▶ **Listed entries**
────────────────────────────────────────

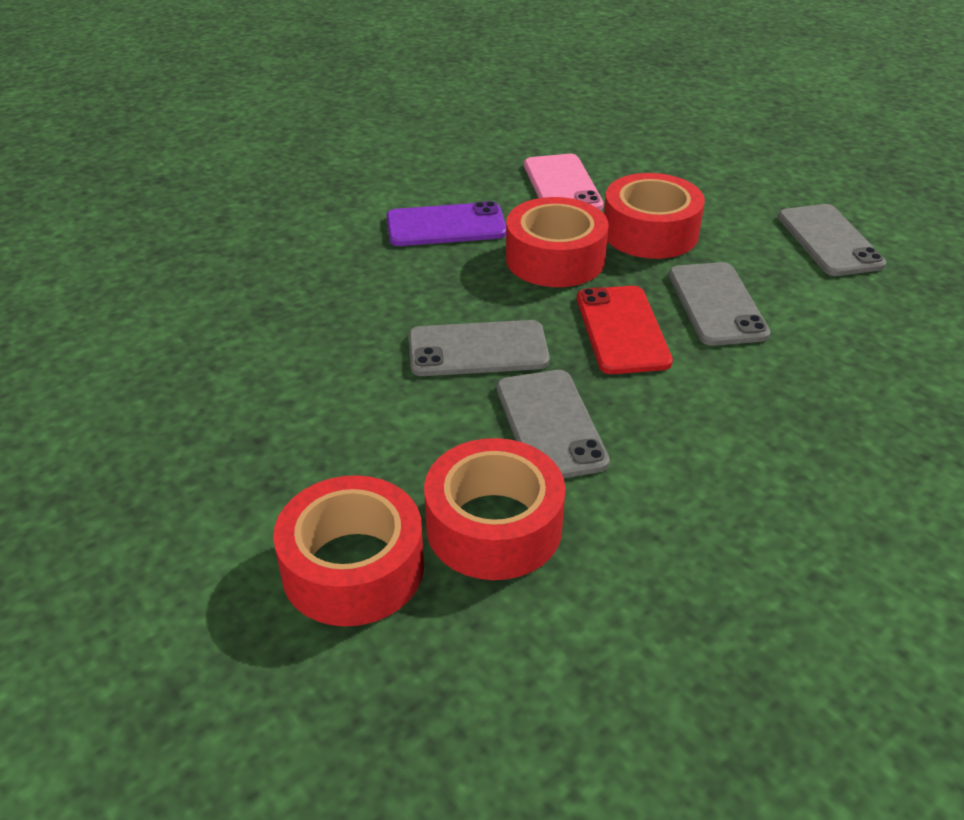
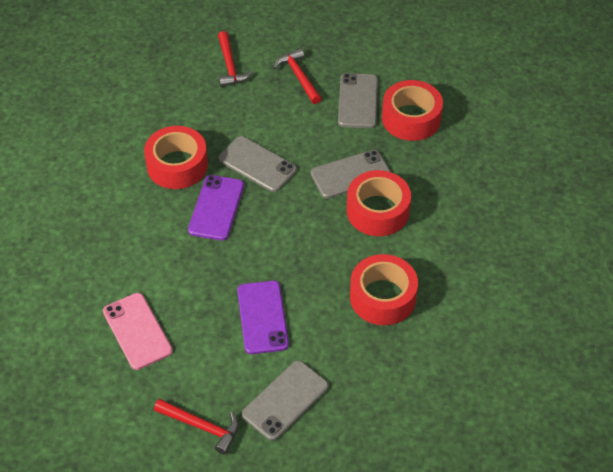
purple phone: 1 -> 2
red hammer: 0 -> 3
red phone: 1 -> 0

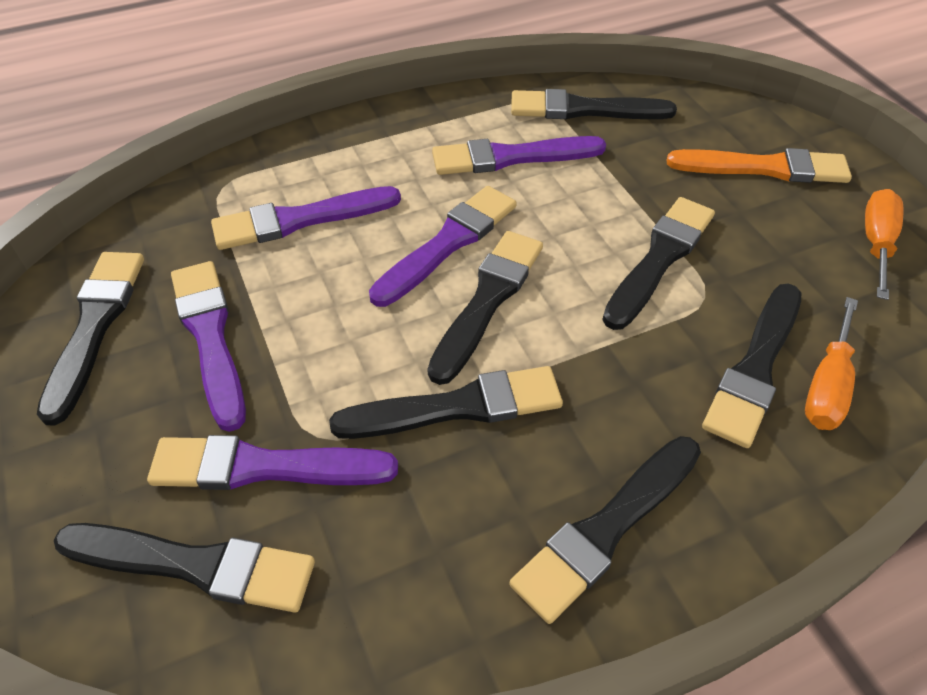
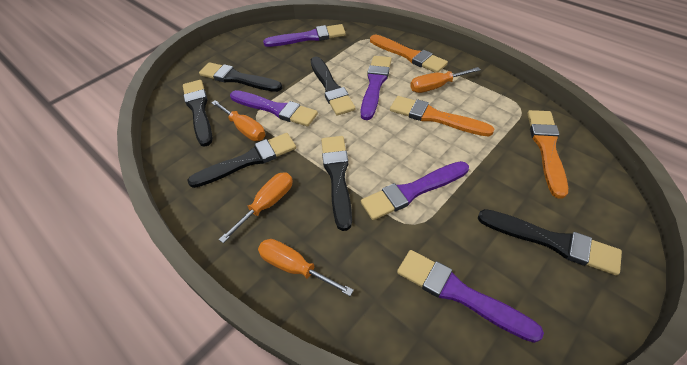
black brush: 8 -> 6
orange brush: 1 -> 3
orange screwdriver: 2 -> 4

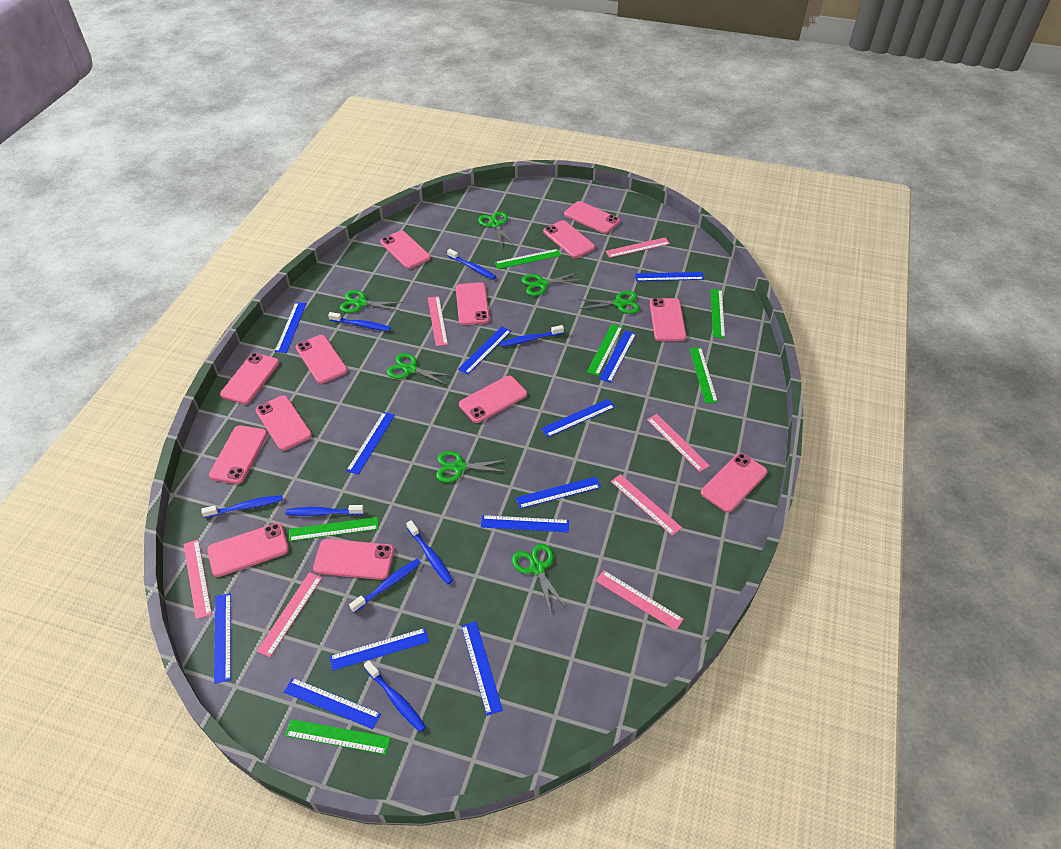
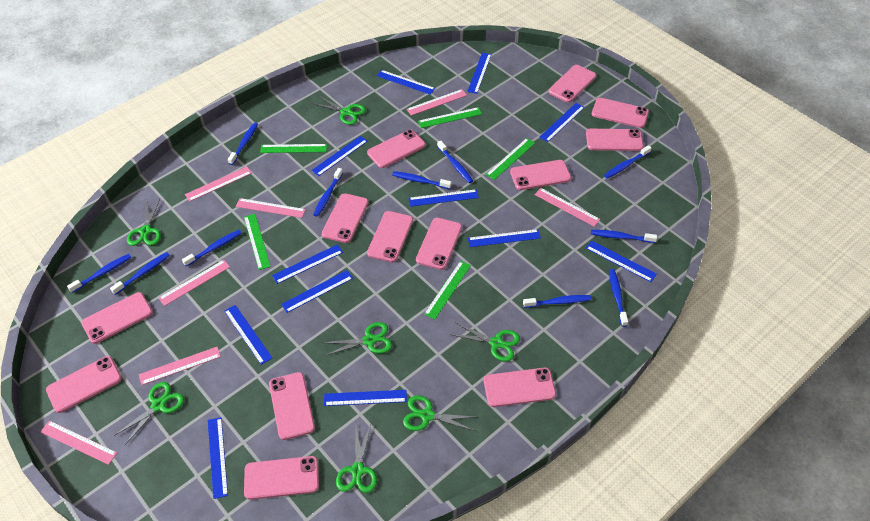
blue toothbrush: 8 -> 11
green ruler: 6 -> 5

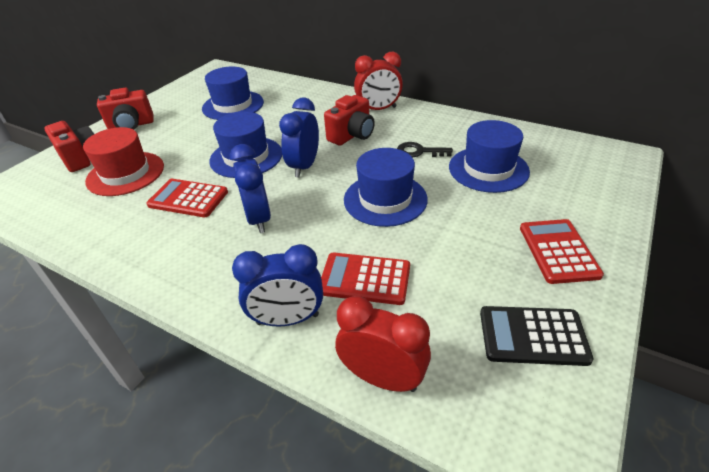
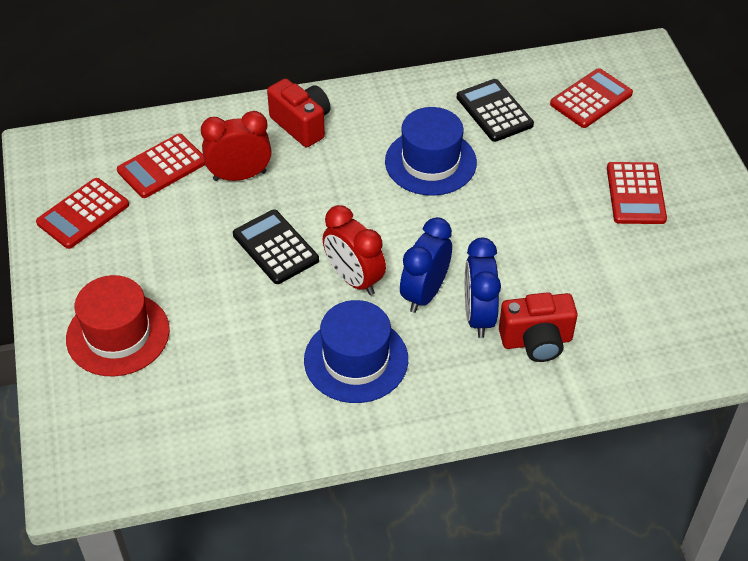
black calculator: 1 -> 2
black key: 1 -> 0
blue clock: 3 -> 2
blue hat: 4 -> 2
red calculator: 3 -> 4
red camera: 3 -> 2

────────────────────────────────────────

▶ **Exercise prompt**
Pictures stay out; reproduce every line of the records exactly.

▶ **Solution to the problem**
purple phone: 1 -> 2
red hammer: 0 -> 3
red phone: 1 -> 0

black brush: 8 -> 6
orange brush: 1 -> 3
orange screwdriver: 2 -> 4

blue toothbrush: 8 -> 11
green ruler: 6 -> 5

black calculator: 1 -> 2
black key: 1 -> 0
blue clock: 3 -> 2
blue hat: 4 -> 2
red calculator: 3 -> 4
red camera: 3 -> 2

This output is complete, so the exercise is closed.